* _What is required_: Strip the pictures, then copy the remaining data exactly as it stands.

* _Colored object listings_:
[Start of section]

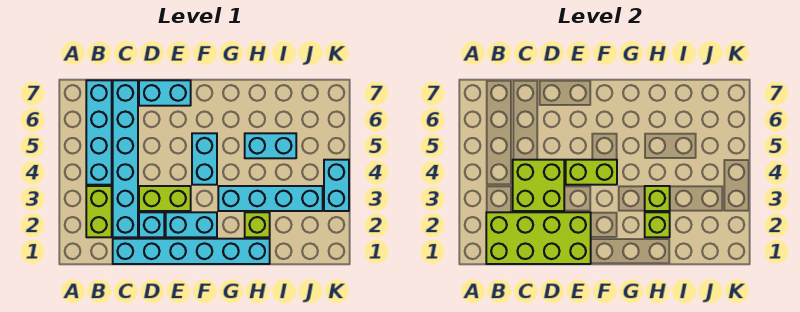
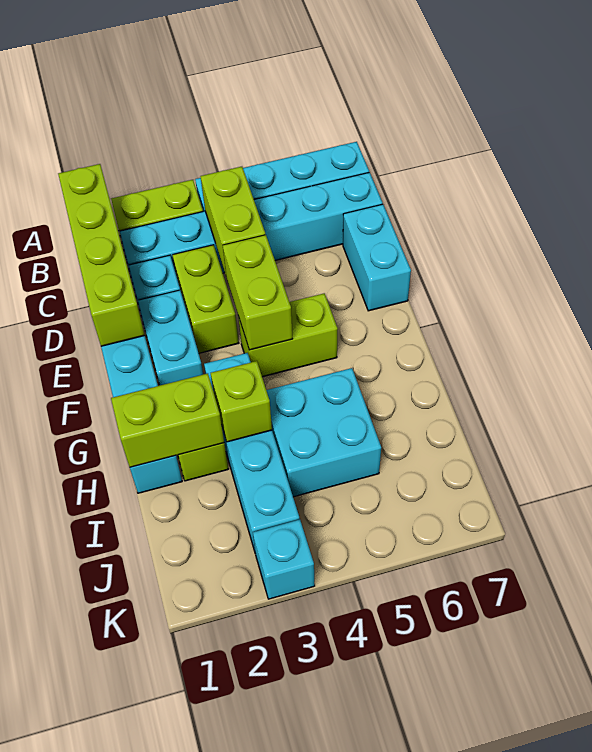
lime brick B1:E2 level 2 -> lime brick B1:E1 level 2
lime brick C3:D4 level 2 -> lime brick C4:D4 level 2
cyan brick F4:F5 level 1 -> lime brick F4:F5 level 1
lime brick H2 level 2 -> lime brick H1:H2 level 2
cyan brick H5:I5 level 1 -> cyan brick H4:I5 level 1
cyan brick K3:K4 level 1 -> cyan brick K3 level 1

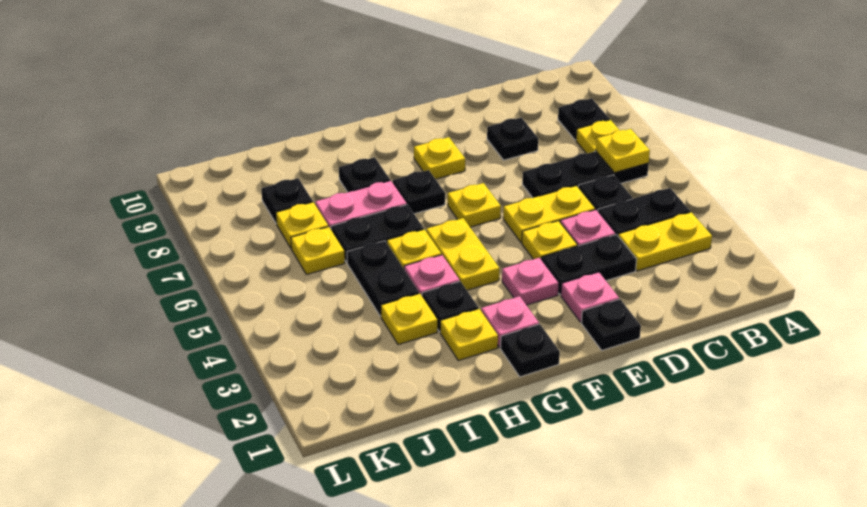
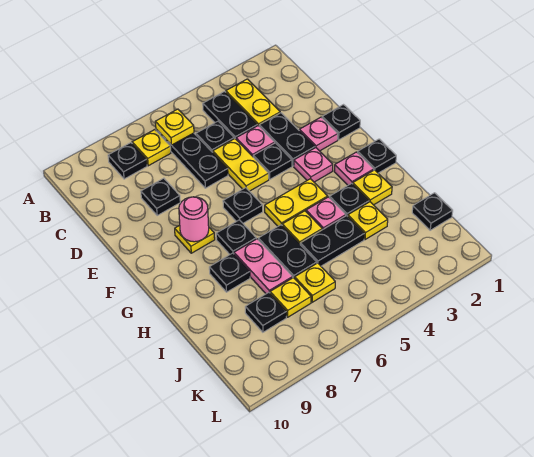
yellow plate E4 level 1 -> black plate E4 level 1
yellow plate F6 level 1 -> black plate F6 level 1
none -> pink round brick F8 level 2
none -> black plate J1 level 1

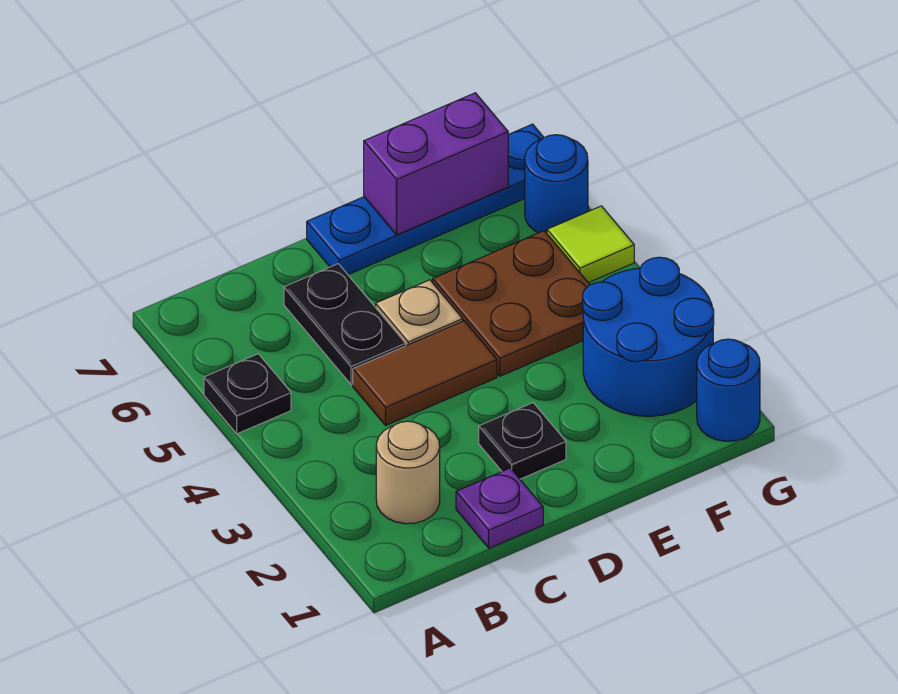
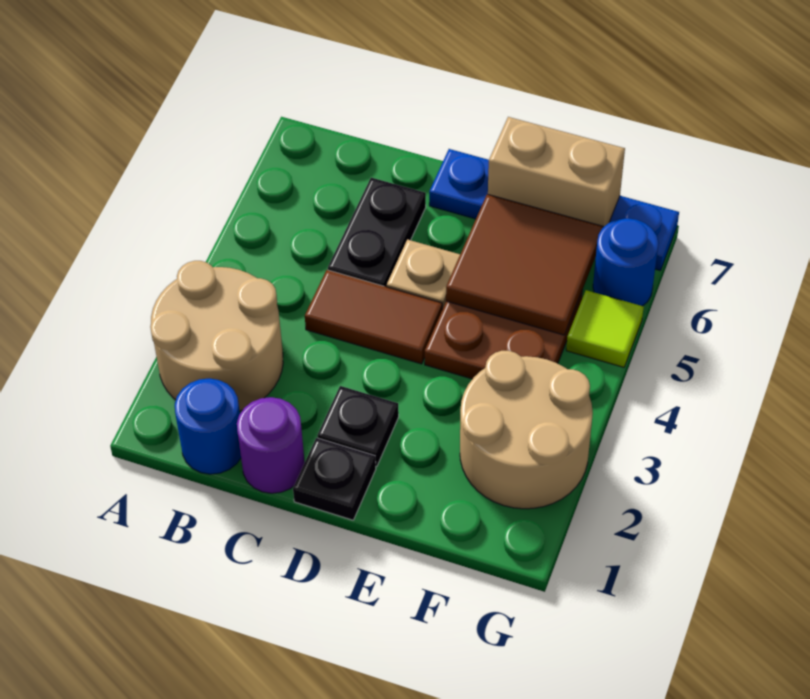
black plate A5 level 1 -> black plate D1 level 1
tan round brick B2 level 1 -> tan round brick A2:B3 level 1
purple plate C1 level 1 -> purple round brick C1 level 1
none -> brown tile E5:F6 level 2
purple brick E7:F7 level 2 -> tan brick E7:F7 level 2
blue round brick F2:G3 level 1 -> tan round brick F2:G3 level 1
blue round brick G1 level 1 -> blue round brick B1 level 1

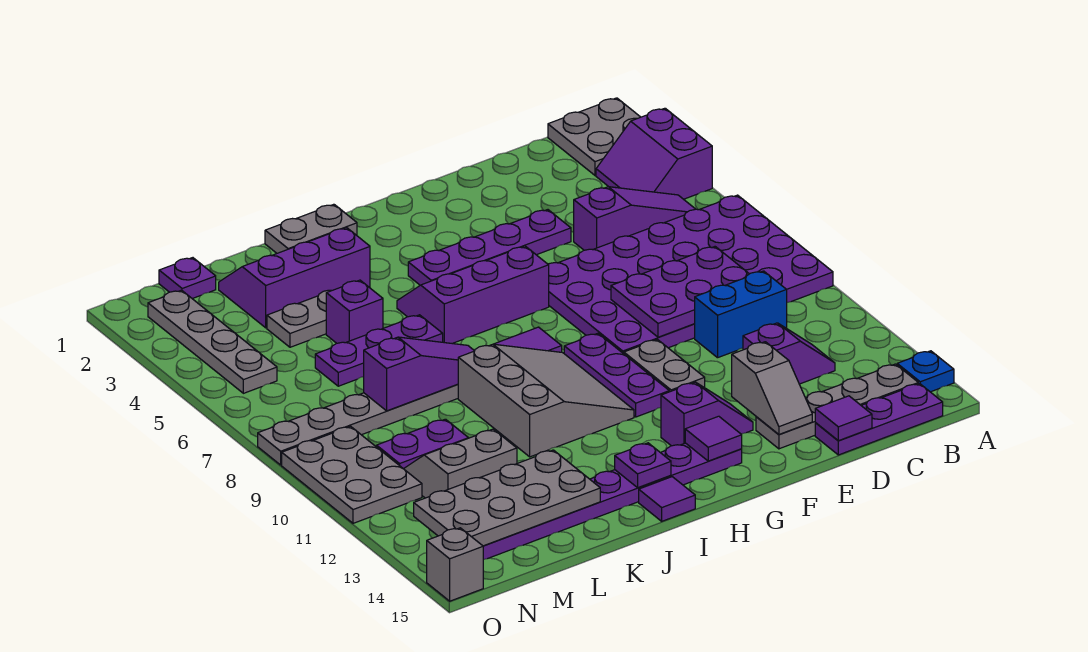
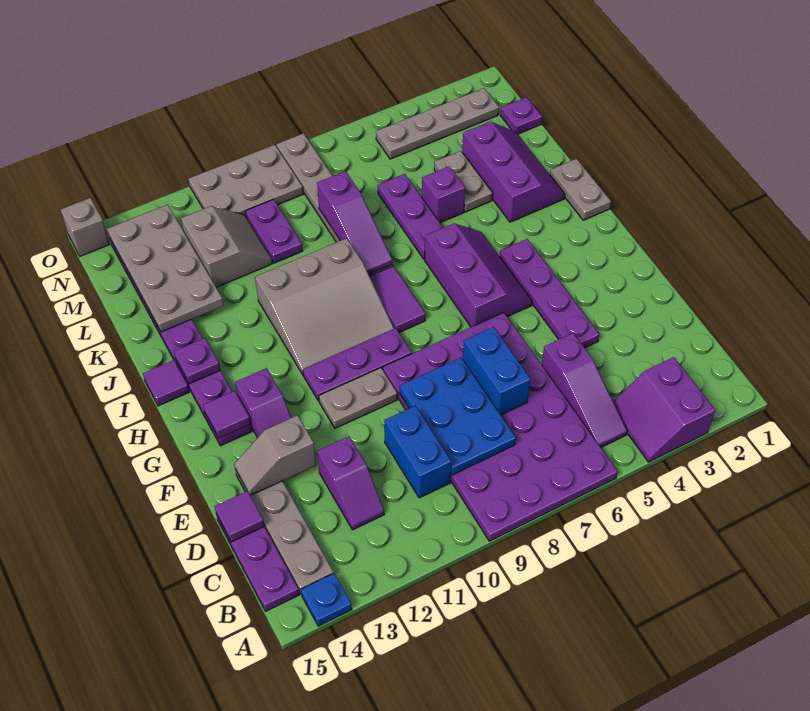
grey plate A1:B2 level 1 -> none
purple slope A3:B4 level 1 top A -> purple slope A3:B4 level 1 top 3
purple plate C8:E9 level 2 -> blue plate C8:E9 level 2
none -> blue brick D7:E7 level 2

[End of section]

* _Written answer_:
lime brick B1:E2 level 2 -> lime brick B1:E1 level 2
lime brick C3:D4 level 2 -> lime brick C4:D4 level 2
cyan brick F4:F5 level 1 -> lime brick F4:F5 level 1
lime brick H2 level 2 -> lime brick H1:H2 level 2
cyan brick H5:I5 level 1 -> cyan brick H4:I5 level 1
cyan brick K3:K4 level 1 -> cyan brick K3 level 1

yellow plate E4 level 1 -> black plate E4 level 1
yellow plate F6 level 1 -> black plate F6 level 1
none -> pink round brick F8 level 2
none -> black plate J1 level 1

black plate A5 level 1 -> black plate D1 level 1
tan round brick B2 level 1 -> tan round brick A2:B3 level 1
purple plate C1 level 1 -> purple round brick C1 level 1
none -> brown tile E5:F6 level 2
purple brick E7:F7 level 2 -> tan brick E7:F7 level 2
blue round brick F2:G3 level 1 -> tan round brick F2:G3 level 1
blue round brick G1 level 1 -> blue round brick B1 level 1

grey plate A1:B2 level 1 -> none
purple slope A3:B4 level 1 top A -> purple slope A3:B4 level 1 top 3
purple plate C8:E9 level 2 -> blue plate C8:E9 level 2
none -> blue brick D7:E7 level 2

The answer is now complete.